- Exercise objective: In the entries below, which lines run from the one with "(771, 290) = (471, 205): red ruler -> none" through the one with "(135, 153) = (150, 120): orange"? Repeat exactly those, both included, and no pictures.

Stored data:
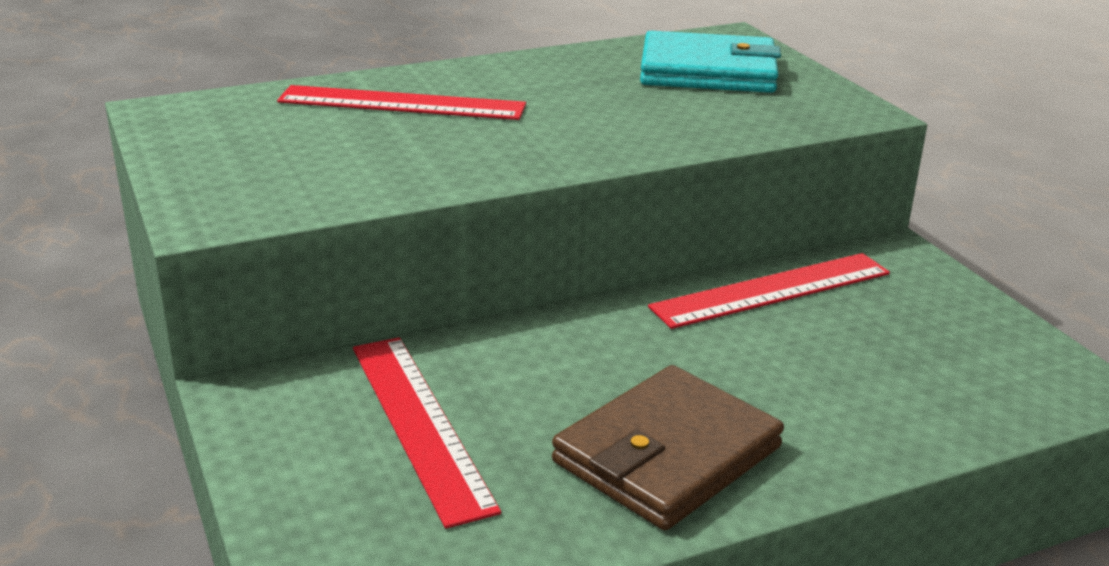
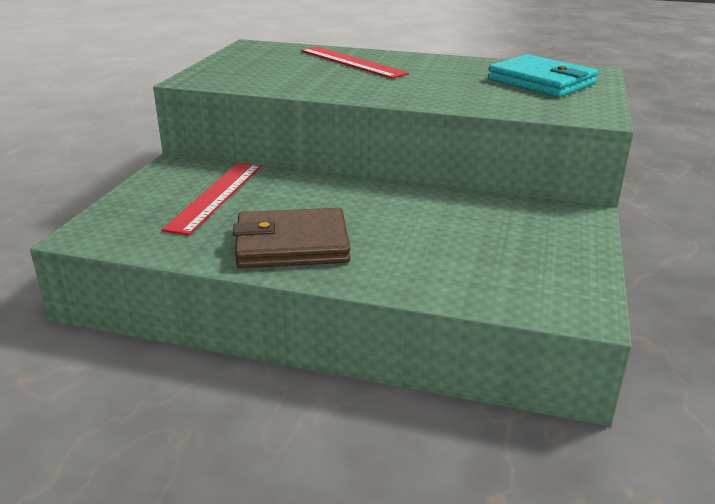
camera: 40 degrees right, 0 degrees up
(771, 290) = (471, 205): red ruler -> none

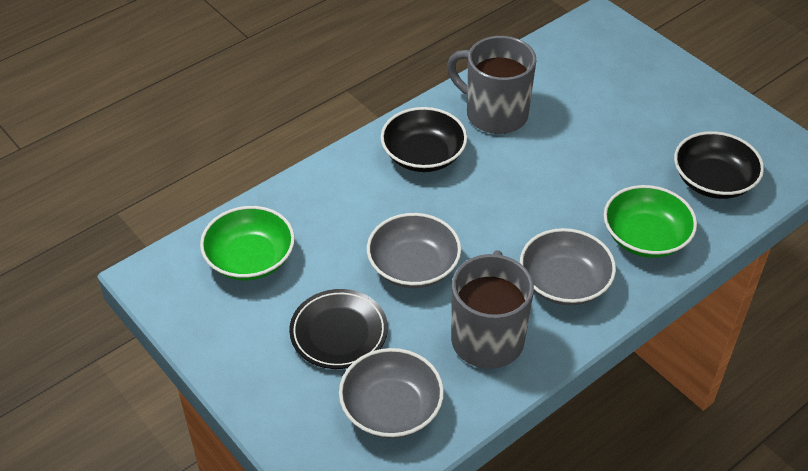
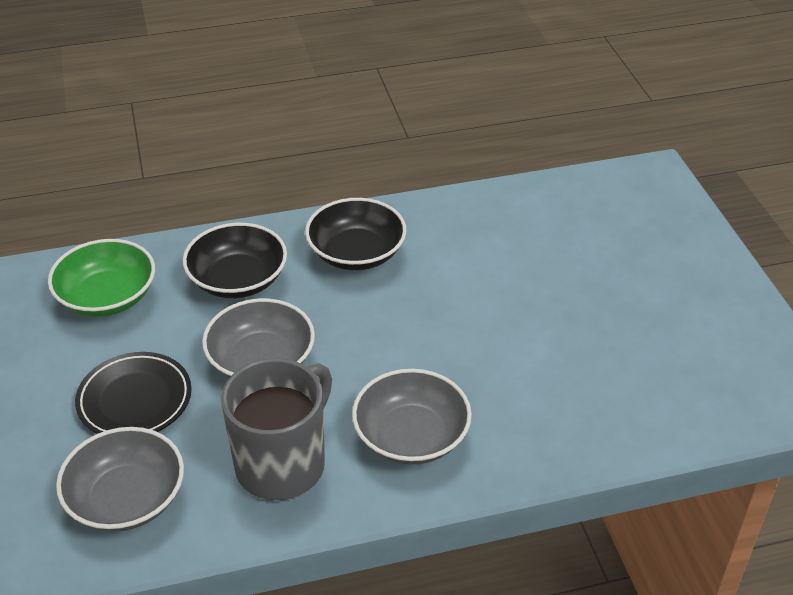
camera: 25 degrees right, 5 degrees down
(494, 114) = (463, 235): grey mug -> none
(645, 237) = (542, 420): green bowl -> none
(713, 181) = (670, 385): black bowl -> black bowl (238, 279)

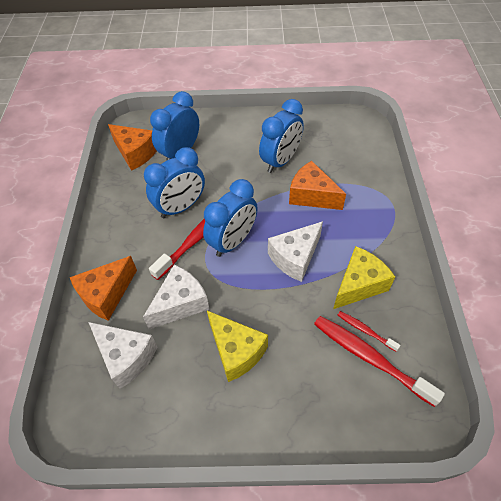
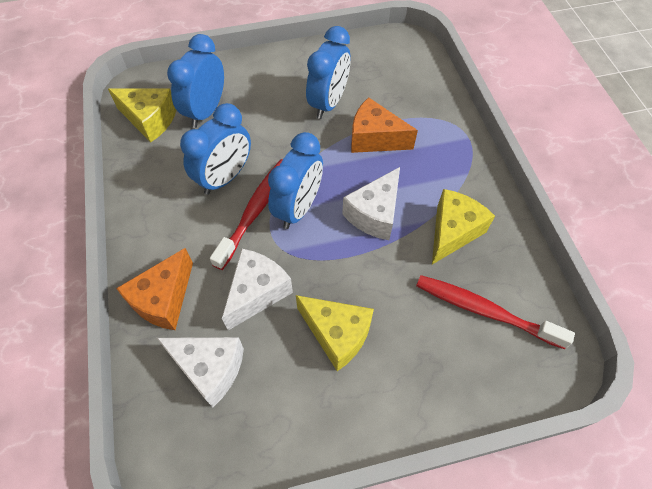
camera: 15 degrees left, 5 degrees up
(135, 153) = (150, 120): orange cheese -> yellow cheese
(365, 330) = (472, 281): red toothbrush -> none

- Answer to the exercise:
(771, 290) = (471, 205): red ruler -> none

camera: 25 degrees right, 5 degrees down
(494, 114) = (463, 235): grey mug -> none
(645, 237) = (542, 420): green bowl -> none
(713, 181) = (670, 385): black bowl -> black bowl (238, 279)

camera: 15 degrees left, 5 degrees up
(135, 153) = (150, 120): orange cheese -> yellow cheese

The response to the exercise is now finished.